● EXTRACTED RECORDS:
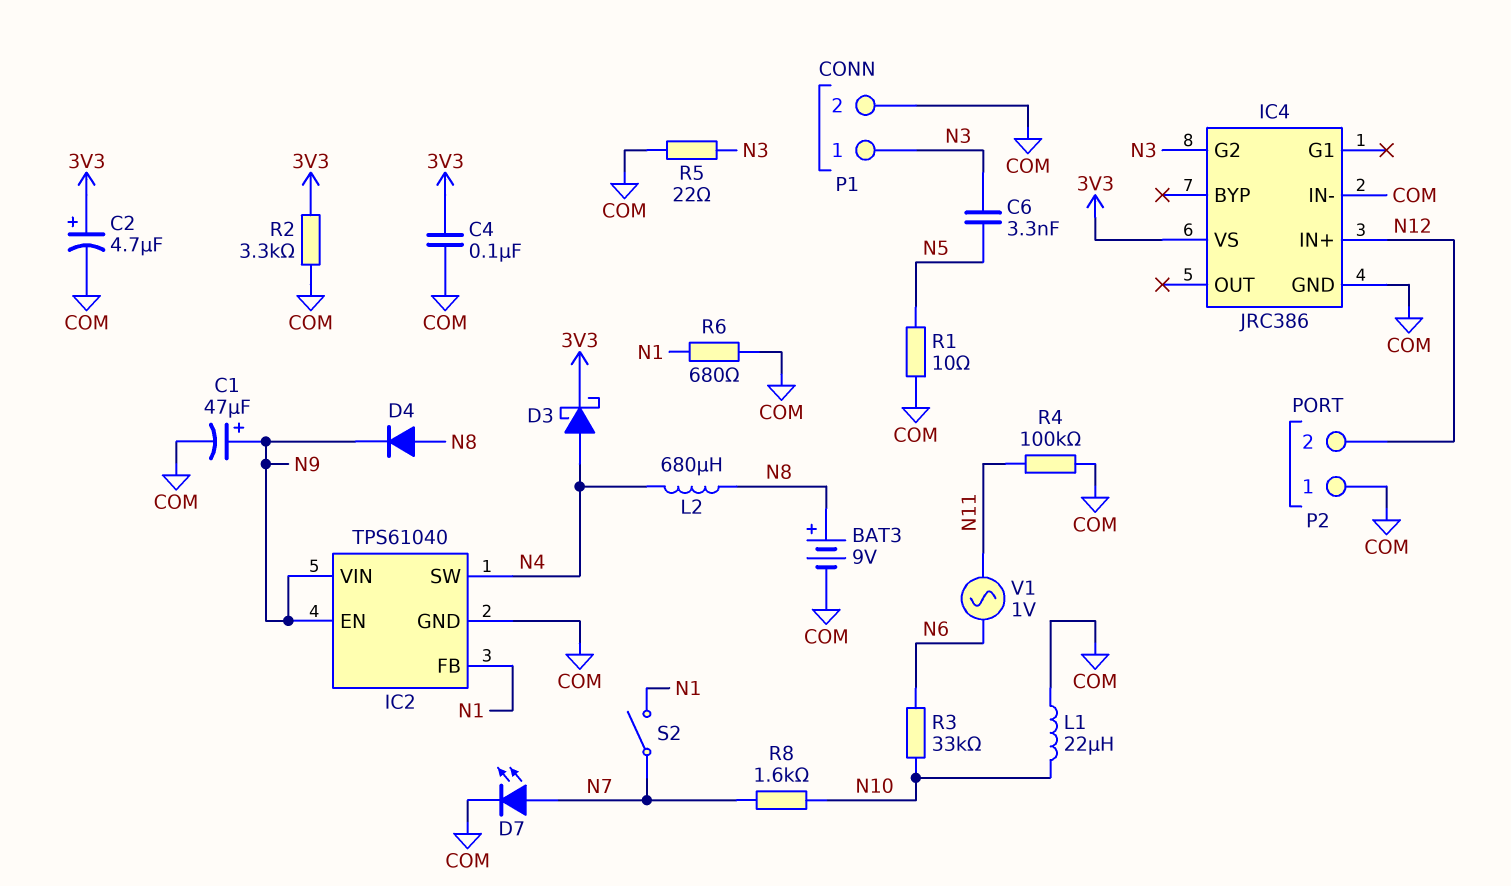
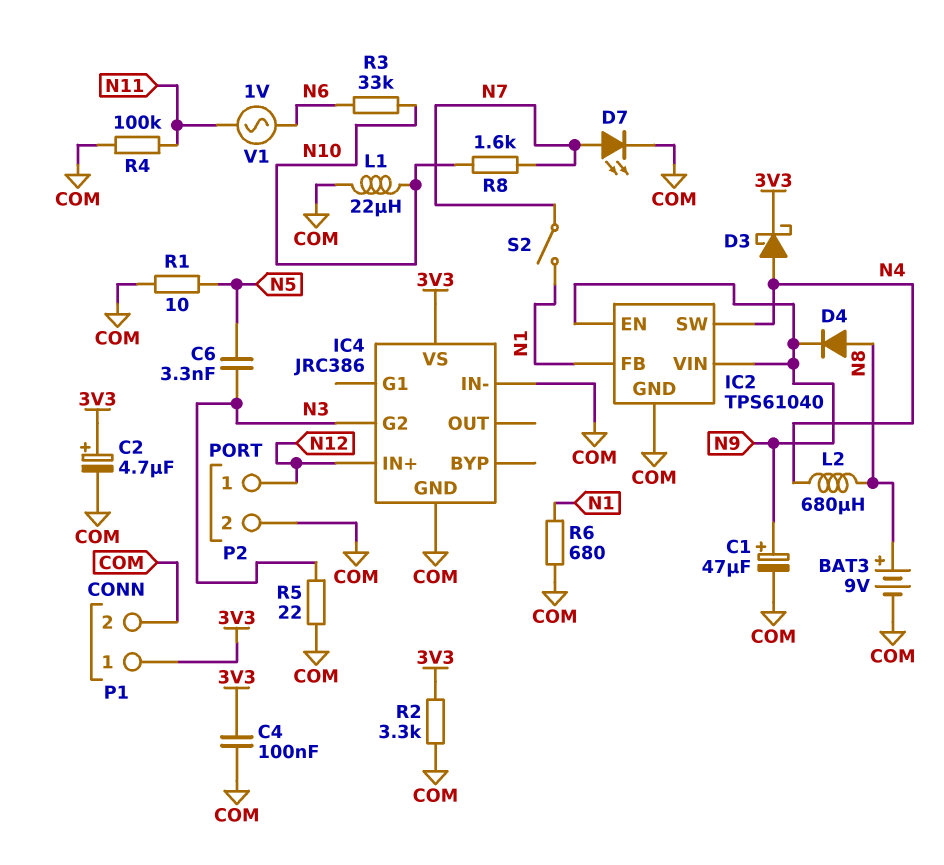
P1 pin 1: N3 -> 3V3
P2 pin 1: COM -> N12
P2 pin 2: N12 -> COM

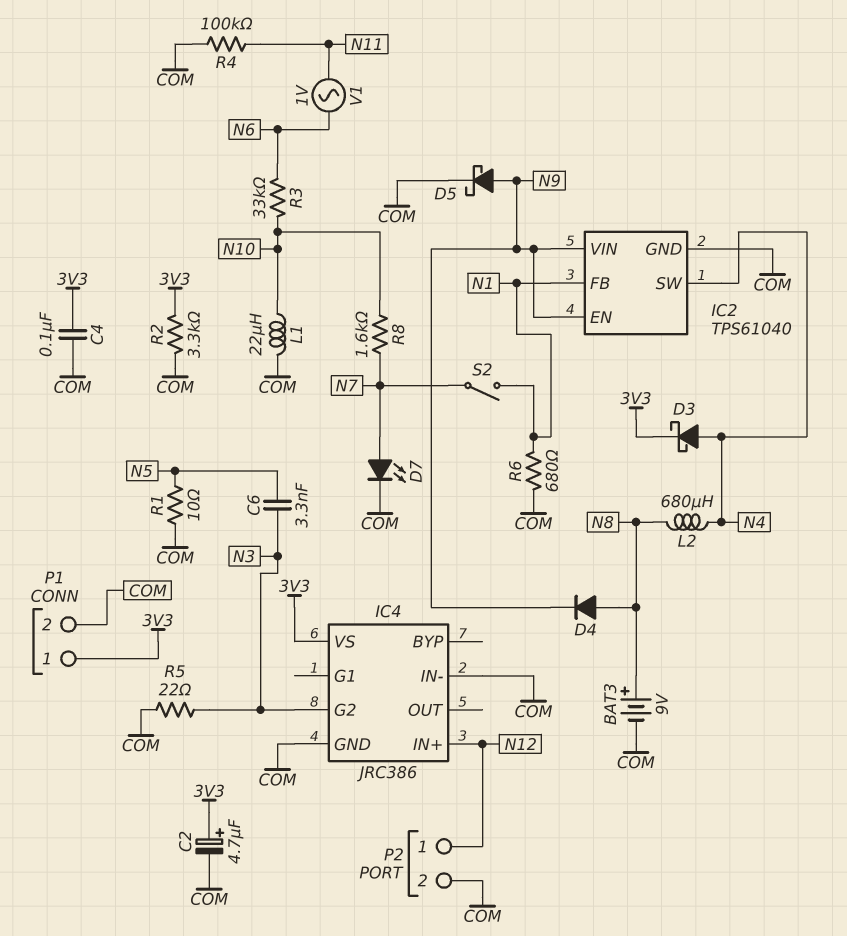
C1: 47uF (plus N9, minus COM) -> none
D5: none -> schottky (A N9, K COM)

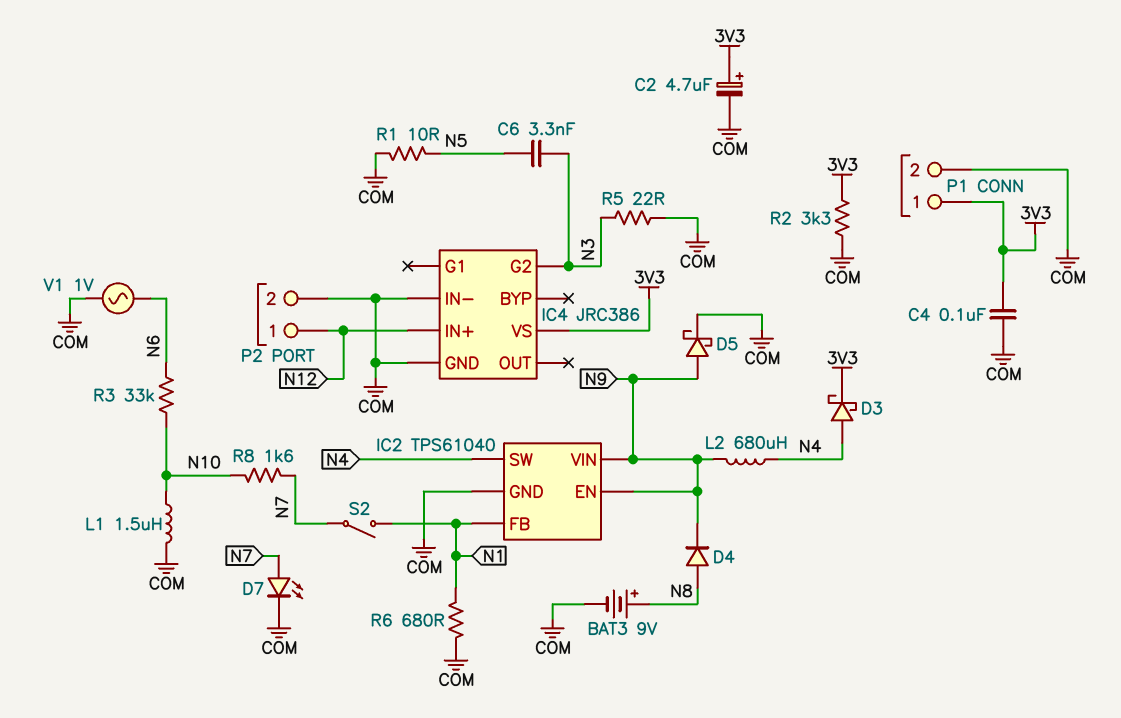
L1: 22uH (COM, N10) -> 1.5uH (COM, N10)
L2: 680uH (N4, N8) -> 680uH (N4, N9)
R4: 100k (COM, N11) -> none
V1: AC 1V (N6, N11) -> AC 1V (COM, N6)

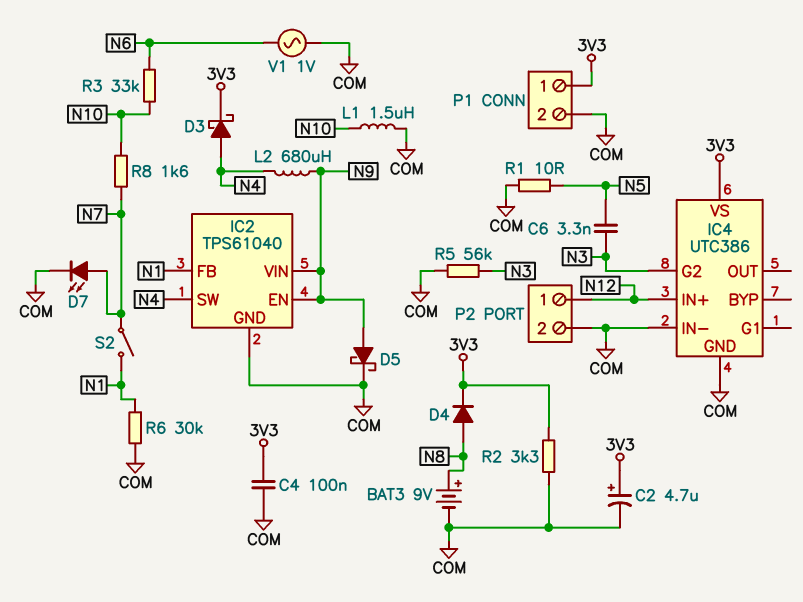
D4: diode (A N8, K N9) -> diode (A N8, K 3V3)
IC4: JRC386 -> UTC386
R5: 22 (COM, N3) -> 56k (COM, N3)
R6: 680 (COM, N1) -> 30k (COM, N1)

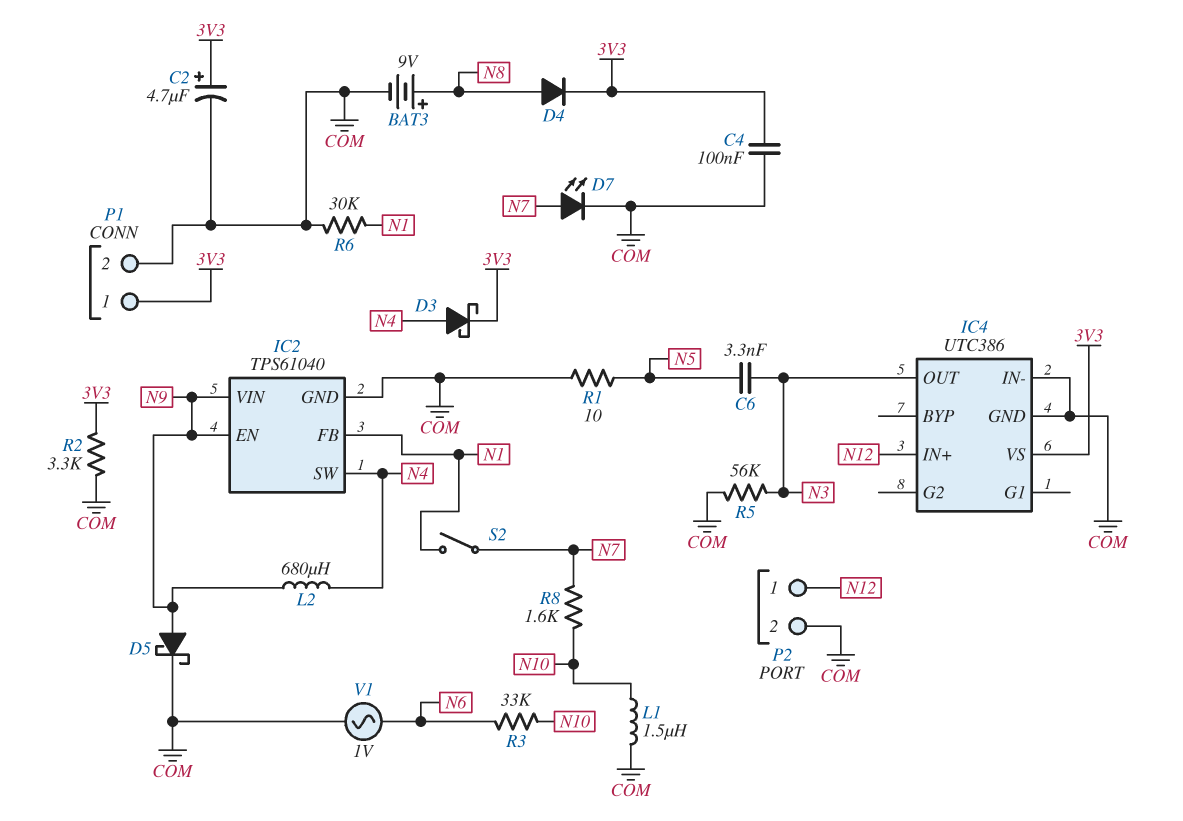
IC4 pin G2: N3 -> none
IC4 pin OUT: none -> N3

● PROBLEM REQUIREMENTS: Tally the lines of the material that hold the word "none", and state only that tally.

● ANSWER TO THE PROBLEM: 5